## EXERCISE
Reproduce precisely the lines of the listing below, starting with the line that contains "- claw hammer (bright orange) <679, 248>" and stopping after the line that contains "- solid cube (black) <653, 314>"; include nothing else.

## PROVIDED ENTRIES
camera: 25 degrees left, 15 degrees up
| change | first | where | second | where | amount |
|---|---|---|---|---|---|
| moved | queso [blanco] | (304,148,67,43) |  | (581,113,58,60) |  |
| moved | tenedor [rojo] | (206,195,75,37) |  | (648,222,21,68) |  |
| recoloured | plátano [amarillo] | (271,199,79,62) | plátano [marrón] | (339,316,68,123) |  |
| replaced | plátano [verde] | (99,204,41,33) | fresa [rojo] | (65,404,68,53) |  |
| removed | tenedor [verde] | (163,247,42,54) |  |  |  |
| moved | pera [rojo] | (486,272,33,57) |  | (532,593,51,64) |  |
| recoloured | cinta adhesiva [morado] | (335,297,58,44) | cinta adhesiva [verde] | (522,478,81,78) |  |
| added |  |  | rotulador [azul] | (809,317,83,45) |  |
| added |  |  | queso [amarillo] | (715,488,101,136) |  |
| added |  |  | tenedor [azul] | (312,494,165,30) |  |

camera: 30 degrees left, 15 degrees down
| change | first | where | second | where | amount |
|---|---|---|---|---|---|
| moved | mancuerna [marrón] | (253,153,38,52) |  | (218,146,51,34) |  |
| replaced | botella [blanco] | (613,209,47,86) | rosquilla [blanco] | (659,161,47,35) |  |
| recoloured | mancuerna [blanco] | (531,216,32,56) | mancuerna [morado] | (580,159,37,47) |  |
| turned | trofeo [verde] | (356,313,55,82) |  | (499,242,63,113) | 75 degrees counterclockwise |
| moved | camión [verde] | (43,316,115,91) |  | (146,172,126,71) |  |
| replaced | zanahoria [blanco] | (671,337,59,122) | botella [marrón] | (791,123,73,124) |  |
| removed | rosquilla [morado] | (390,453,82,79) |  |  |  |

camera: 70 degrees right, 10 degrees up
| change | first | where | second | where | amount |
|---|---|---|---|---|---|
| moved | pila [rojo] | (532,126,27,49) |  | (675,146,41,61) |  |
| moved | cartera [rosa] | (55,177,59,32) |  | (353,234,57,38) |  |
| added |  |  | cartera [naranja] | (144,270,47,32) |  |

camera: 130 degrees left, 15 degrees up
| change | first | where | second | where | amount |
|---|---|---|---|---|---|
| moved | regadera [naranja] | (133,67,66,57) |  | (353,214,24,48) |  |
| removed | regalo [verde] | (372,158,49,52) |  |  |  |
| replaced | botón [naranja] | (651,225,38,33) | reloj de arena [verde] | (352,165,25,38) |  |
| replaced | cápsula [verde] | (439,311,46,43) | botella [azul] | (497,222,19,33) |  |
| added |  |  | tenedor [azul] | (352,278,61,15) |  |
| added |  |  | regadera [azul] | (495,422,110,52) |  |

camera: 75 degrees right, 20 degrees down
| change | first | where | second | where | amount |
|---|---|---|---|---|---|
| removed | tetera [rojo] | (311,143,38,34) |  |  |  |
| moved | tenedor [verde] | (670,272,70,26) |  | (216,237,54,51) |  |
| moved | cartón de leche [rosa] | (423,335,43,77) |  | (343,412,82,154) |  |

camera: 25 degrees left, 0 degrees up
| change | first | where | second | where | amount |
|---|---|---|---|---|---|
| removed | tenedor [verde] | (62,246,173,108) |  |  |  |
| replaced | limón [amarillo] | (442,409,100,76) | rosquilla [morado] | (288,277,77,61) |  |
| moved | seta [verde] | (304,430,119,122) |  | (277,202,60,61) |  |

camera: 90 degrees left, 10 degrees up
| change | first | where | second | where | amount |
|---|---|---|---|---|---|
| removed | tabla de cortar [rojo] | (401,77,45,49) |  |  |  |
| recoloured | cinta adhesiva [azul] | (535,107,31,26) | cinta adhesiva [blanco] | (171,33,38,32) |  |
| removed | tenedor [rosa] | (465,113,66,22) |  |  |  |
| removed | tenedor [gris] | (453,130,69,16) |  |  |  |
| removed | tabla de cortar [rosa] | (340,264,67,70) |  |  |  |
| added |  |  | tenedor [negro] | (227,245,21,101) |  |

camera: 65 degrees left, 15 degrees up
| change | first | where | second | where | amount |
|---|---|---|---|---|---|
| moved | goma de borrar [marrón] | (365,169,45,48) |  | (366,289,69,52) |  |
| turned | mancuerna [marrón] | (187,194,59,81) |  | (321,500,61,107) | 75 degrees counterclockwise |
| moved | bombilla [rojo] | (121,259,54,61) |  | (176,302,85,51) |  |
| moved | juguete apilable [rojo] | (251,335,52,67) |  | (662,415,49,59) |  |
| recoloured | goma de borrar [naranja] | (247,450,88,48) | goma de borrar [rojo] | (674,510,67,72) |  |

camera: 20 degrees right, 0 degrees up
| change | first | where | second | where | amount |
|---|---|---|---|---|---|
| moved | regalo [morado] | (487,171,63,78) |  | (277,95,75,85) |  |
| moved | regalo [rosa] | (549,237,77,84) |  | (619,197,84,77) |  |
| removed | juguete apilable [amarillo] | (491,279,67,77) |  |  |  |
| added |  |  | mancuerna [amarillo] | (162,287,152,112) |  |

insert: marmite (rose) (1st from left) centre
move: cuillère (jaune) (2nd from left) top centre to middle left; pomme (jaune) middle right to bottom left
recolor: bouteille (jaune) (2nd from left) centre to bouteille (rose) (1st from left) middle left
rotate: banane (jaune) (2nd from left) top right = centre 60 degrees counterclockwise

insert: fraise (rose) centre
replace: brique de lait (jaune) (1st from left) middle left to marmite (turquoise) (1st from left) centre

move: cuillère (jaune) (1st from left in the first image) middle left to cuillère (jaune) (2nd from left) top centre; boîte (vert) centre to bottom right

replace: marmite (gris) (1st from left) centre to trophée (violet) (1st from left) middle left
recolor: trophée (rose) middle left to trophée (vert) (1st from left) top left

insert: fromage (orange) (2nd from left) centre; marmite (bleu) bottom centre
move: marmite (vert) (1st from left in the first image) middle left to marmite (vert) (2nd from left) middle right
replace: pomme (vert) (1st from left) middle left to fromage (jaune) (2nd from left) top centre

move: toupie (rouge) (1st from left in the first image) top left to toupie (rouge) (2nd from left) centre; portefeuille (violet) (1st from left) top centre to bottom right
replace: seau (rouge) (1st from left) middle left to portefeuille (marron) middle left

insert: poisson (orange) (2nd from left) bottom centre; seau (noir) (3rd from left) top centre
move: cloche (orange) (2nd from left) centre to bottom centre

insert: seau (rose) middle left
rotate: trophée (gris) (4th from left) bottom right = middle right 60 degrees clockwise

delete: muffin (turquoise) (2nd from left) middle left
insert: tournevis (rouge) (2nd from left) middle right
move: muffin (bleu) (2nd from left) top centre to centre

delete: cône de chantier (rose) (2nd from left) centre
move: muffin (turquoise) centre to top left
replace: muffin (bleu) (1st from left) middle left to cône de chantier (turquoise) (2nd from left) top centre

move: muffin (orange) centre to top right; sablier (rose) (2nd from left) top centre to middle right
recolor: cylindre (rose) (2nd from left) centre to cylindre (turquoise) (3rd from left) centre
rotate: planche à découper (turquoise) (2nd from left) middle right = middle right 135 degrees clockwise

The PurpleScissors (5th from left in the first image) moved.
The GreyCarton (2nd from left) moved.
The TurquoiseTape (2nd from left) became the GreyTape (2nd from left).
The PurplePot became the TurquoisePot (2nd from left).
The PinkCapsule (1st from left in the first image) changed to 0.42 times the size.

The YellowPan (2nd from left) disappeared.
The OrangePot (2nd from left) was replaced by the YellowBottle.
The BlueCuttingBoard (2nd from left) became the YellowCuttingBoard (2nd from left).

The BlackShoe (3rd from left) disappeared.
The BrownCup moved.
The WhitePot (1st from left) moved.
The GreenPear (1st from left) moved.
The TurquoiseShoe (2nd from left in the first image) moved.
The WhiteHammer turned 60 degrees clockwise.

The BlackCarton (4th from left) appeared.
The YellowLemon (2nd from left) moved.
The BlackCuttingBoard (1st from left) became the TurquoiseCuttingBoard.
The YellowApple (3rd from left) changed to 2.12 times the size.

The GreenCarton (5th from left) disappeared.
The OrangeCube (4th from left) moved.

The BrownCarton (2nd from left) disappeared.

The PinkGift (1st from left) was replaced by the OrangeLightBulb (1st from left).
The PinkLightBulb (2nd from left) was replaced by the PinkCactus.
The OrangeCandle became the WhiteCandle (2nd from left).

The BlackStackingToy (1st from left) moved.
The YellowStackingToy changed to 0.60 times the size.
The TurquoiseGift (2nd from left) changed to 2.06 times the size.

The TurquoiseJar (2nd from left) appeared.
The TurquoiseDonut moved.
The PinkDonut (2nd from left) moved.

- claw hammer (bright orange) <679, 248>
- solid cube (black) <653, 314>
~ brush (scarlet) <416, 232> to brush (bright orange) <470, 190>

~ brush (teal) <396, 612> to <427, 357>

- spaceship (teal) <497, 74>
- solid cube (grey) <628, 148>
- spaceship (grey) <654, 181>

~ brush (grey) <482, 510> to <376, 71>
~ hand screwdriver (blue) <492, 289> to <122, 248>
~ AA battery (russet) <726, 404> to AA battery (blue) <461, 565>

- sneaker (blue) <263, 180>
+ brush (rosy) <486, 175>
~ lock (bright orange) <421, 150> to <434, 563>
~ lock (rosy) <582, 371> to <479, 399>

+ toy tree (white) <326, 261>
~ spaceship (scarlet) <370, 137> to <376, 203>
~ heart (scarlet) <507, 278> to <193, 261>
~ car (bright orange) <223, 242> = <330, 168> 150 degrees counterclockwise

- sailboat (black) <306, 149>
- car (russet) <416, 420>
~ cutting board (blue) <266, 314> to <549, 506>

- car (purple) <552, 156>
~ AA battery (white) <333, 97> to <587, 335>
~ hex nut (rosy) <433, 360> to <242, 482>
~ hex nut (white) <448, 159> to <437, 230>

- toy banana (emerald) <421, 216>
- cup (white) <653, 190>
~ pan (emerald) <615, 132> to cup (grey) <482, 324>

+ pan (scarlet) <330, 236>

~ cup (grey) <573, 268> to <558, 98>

## ANSWER BELOW
- claw hammer (bright orange) <679, 248>
- solid cube (black) <653, 314>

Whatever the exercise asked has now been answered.